======== The records ========
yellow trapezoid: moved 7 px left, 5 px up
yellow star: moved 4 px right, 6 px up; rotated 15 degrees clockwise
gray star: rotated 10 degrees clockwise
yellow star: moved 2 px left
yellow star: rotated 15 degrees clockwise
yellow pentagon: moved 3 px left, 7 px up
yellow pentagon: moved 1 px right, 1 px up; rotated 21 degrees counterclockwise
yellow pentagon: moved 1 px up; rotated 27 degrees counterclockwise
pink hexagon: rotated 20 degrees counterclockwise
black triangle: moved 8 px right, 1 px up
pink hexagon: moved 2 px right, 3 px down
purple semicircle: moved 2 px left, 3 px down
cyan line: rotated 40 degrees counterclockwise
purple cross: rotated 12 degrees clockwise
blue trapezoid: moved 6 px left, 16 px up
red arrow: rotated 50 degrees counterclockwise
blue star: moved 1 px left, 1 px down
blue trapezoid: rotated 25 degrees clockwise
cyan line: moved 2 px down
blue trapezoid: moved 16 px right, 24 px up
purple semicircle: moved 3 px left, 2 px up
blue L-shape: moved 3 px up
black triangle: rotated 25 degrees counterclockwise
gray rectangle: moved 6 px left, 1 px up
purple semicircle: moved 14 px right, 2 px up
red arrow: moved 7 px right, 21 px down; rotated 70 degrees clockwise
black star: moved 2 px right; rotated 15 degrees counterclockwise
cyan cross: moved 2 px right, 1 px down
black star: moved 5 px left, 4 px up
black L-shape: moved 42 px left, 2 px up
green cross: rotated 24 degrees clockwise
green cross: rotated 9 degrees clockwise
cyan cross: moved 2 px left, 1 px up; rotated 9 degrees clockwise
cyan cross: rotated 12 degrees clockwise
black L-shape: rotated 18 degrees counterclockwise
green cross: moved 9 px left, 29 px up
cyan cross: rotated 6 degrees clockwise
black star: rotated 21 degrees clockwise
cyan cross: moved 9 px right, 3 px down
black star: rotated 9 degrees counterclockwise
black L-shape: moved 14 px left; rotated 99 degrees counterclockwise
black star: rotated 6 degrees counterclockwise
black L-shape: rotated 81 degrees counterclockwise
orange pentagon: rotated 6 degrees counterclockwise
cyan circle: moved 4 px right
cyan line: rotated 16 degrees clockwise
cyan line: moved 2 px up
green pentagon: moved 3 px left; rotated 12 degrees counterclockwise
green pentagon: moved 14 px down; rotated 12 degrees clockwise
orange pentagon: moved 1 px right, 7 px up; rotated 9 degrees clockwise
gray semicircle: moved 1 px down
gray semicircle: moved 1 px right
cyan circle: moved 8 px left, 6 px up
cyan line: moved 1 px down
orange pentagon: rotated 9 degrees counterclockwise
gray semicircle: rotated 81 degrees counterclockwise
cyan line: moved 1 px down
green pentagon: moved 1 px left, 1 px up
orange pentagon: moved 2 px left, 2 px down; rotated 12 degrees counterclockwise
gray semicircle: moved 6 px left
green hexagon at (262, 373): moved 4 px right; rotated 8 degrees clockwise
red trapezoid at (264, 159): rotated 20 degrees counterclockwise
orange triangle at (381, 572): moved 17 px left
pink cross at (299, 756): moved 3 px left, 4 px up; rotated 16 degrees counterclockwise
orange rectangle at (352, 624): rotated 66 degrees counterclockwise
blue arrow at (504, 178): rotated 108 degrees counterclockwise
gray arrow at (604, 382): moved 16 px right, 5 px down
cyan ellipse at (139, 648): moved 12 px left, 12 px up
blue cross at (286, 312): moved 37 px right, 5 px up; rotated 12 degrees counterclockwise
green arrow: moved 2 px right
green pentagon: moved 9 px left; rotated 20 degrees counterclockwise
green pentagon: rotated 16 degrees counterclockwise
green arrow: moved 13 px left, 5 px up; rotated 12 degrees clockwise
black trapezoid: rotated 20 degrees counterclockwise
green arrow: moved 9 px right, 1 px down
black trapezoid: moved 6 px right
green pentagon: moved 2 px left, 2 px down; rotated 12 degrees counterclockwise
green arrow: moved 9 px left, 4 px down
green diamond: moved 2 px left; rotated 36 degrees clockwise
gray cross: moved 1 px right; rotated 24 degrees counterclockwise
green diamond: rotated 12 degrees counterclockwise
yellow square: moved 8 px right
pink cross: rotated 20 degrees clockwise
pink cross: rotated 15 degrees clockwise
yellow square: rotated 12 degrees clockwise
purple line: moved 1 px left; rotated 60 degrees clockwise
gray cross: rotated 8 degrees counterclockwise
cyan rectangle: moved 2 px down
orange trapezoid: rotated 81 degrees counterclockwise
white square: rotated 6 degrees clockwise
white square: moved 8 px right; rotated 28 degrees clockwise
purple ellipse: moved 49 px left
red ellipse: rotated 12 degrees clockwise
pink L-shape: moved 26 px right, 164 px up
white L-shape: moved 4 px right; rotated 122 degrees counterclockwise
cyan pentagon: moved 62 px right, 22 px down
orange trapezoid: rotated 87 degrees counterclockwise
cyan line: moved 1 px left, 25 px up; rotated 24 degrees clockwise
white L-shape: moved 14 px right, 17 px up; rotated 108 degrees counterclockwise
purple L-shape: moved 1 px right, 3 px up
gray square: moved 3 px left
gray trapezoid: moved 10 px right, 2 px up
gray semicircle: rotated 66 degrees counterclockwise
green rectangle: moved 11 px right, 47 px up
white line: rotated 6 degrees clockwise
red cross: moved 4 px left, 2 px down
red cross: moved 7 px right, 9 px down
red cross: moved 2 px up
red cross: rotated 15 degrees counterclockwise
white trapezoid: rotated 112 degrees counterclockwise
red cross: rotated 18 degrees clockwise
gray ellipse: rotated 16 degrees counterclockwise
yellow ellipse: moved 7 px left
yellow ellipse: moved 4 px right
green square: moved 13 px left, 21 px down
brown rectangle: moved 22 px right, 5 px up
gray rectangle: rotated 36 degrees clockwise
========
Output the listing above as a Markdown table with the columns "Row" and "Change": number each row in order and put one line of the listing in each, leaving out blank lines.

[Task solution]
| Row | Change |
|---|---|
| 1 | yellow trapezoid: moved 7 px left, 5 px up |
| 2 | yellow star: moved 4 px right, 6 px up; rotated 15 degrees clockwise |
| 3 | gray star: rotated 10 degrees clockwise |
| 4 | yellow star: moved 2 px left |
| 5 | yellow star: rotated 15 degrees clockwise |
| 6 | yellow pentagon: moved 3 px left, 7 px up |
| 7 | yellow pentagon: moved 1 px right, 1 px up; rotated 21 degrees counterclockwise |
| 8 | yellow pentagon: moved 1 px up; rotated 27 degrees counterclockwise |
| 9 | pink hexagon: rotated 20 degrees counterclockwise |
| 10 | black triangle: moved 8 px right, 1 px up |
| 11 | pink hexagon: moved 2 px right, 3 px down |
| 12 | purple semicircle: moved 2 px left, 3 px down |
| 13 | cyan line: rotated 40 degrees counterclockwise |
| 14 | purple cross: rotated 12 degrees clockwise |
| 15 | blue trapezoid: moved 6 px left, 16 px up |
| 16 | red arrow: rotated 50 degrees counterclockwise |
| 17 | blue star: moved 1 px left, 1 px down |
| 18 | blue trapezoid: rotated 25 degrees clockwise |
| 19 | cyan line: moved 2 px down |
| 20 | blue trapezoid: moved 16 px right, 24 px up |
| 21 | purple semicircle: moved 3 px left, 2 px up |
| 22 | blue L-shape: moved 3 px up |
| 23 | black triangle: rotated 25 degrees counterclockwise |
| 24 | gray rectangle: moved 6 px left, 1 px up |
| 25 | purple semicircle: moved 14 px right, 2 px up |
| 26 | red arrow: moved 7 px right, 21 px down; rotated 70 degrees clockwise |
| 27 | black star: moved 2 px right; rotated 15 degrees counterclockwise |
| 28 | cyan cross: moved 2 px right, 1 px down |
| 29 | black star: moved 5 px left, 4 px up |
| 30 | black L-shape: moved 42 px left, 2 px up |
| 31 | green cross: rotated 24 degrees clockwise |
| 32 | green cross: rotated 9 degrees clockwise |
| 33 | cyan cross: moved 2 px left, 1 px up; rotated 9 degrees clockwise |
| 34 | cyan cross: rotated 12 degrees clockwise |
| 35 | black L-shape: rotated 18 degrees counterclockwise |
| 36 | green cross: moved 9 px left, 29 px up |
| 37 | cyan cross: rotated 6 degrees clockwise |
| 38 | black star: rotated 21 degrees clockwise |
| 39 | cyan cross: moved 9 px right, 3 px down |
| 40 | black star: rotated 9 degrees counterclockwise |
| 41 | black L-shape: moved 14 px left; rotated 99 degrees counterclockwise |
| 42 | black star: rotated 6 degrees counterclockwise |
| 43 | black L-shape: rotated 81 degrees counterclockwise |
| 44 | orange pentagon: rotated 6 degrees counterclockwise |
| 45 | cyan circle: moved 4 px right |
| 46 | cyan line: rotated 16 degrees clockwise |
| 47 | cyan line: moved 2 px up |
| 48 | green pentagon: moved 3 px left; rotated 12 degrees counterclockwise |
| 49 | green pentagon: moved 14 px down; rotated 12 degrees clockwise |
| 50 | orange pentagon: moved 1 px right, 7 px up; rotated 9 degrees clockwise |
| 51 | gray semicircle: moved 1 px down |
| 52 | gray semicircle: moved 1 px right |
| 53 | cyan circle: moved 8 px left, 6 px up |
| 54 | cyan line: moved 1 px down |
| 55 | orange pentagon: rotated 9 degrees counterclockwise |
| 56 | gray semicircle: rotated 81 degrees counterclockwise |
| 57 | cyan line: moved 1 px down |
| 58 | green pentagon: moved 1 px left, 1 px up |
| 59 | orange pentagon: moved 2 px left, 2 px down; rotated 12 degrees counterclockwise |
| 60 | gray semicircle: moved 6 px left |
| 61 | green hexagon at (262, 373): moved 4 px right; rotated 8 degrees clockwise |
| 62 | red trapezoid at (264, 159): rotated 20 degrees counterclockwise |
| 63 | orange triangle at (381, 572): moved 17 px left |
| 64 | pink cross at (299, 756): moved 3 px left, 4 px up; rotated 16 degrees counterclockwise |
| 65 | orange rectangle at (352, 624): rotated 66 degrees counterclockwise |
| 66 | blue arrow at (504, 178): rotated 108 degrees counterclockwise |
| 67 | gray arrow at (604, 382): moved 16 px right, 5 px down |
| 68 | cyan ellipse at (139, 648): moved 12 px left, 12 px up |
| 69 | blue cross at (286, 312): moved 37 px right, 5 px up; rotated 12 degrees counterclockwise |
| 70 | green arrow: moved 2 px right |
| 71 | green pentagon: moved 9 px left; rotated 20 degrees counterclockwise |
| 72 | green pentagon: rotated 16 degrees counterclockwise |
| 73 | green arrow: moved 13 px left, 5 px up; rotated 12 degrees clockwise |
| 74 | black trapezoid: rotated 20 degrees counterclockwise |
| 75 | green arrow: moved 9 px right, 1 px down |
| 76 | black trapezoid: moved 6 px right |
| 77 | green pentagon: moved 2 px left, 2 px down; rotated 12 degrees counterclockwise |
| 78 | green arrow: moved 9 px left, 4 px down |
| 79 | green diamond: moved 2 px left; rotated 36 degrees clockwise |
| 80 | gray cross: moved 1 px right; rotated 24 degrees counterclockwise |
| 81 | green diamond: rotated 12 degrees counterclockwise |
| 82 | yellow square: moved 8 px right |
| 83 | pink cross: rotated 20 degrees clockwise |
| 84 | pink cross: rotated 15 degrees clockwise |
| 85 | yellow square: rotated 12 degrees clockwise |
| 86 | purple line: moved 1 px left; rotated 60 degrees clockwise |
| 87 | gray cross: rotated 8 degrees counterclockwise |
| 88 | cyan rectangle: moved 2 px down |
| 89 | orange trapezoid: rotated 81 degrees counterclockwise |
| 90 | white square: rotated 6 degrees clockwise |
| 91 | white square: moved 8 px right; rotated 28 degrees clockwise |
| 92 | purple ellipse: moved 49 px left |
| 93 | red ellipse: rotated 12 degrees clockwise |
| 94 | pink L-shape: moved 26 px right, 164 px up |
| 95 | white L-shape: moved 4 px right; rotated 122 degrees counterclockwise |
| 96 | cyan pentagon: moved 62 px right, 22 px down |
| 97 | orange trapezoid: rotated 87 degrees counterclockwise |
| 98 | cyan line: moved 1 px left, 25 px up; rotated 24 degrees clockwise |
| 99 | white L-shape: moved 14 px right, 17 px up; rotated 108 degrees counterclockwise |
| 100 | purple L-shape: moved 1 px right, 3 px up |
| 101 | gray square: moved 3 px left |
| 102 | gray trapezoid: moved 10 px right, 2 px up |
| 103 | gray semicircle: rotated 66 degrees counterclockwise |
| 104 | green rectangle: moved 11 px right, 47 px up |
| 105 | white line: rotated 6 degrees clockwise |
| 106 | red cross: moved 4 px left, 2 px down |
| 107 | red cross: moved 7 px right, 9 px down |
| 108 | red cross: moved 2 px up |
| 109 | red cross: rotated 15 degrees counterclockwise |
| 110 | white trapezoid: rotated 112 degrees counterclockwise |
| 111 | red cross: rotated 18 degrees clockwise |
| 112 | gray ellipse: rotated 16 degrees counterclockwise |
| 113 | yellow ellipse: moved 7 px left |
| 114 | yellow ellipse: moved 4 px right |
| 115 | green square: moved 13 px left, 21 px down |
| 116 | brown rectangle: moved 22 px right, 5 px up |
| 117 | gray rectangle: rotated 36 degrees clockwise |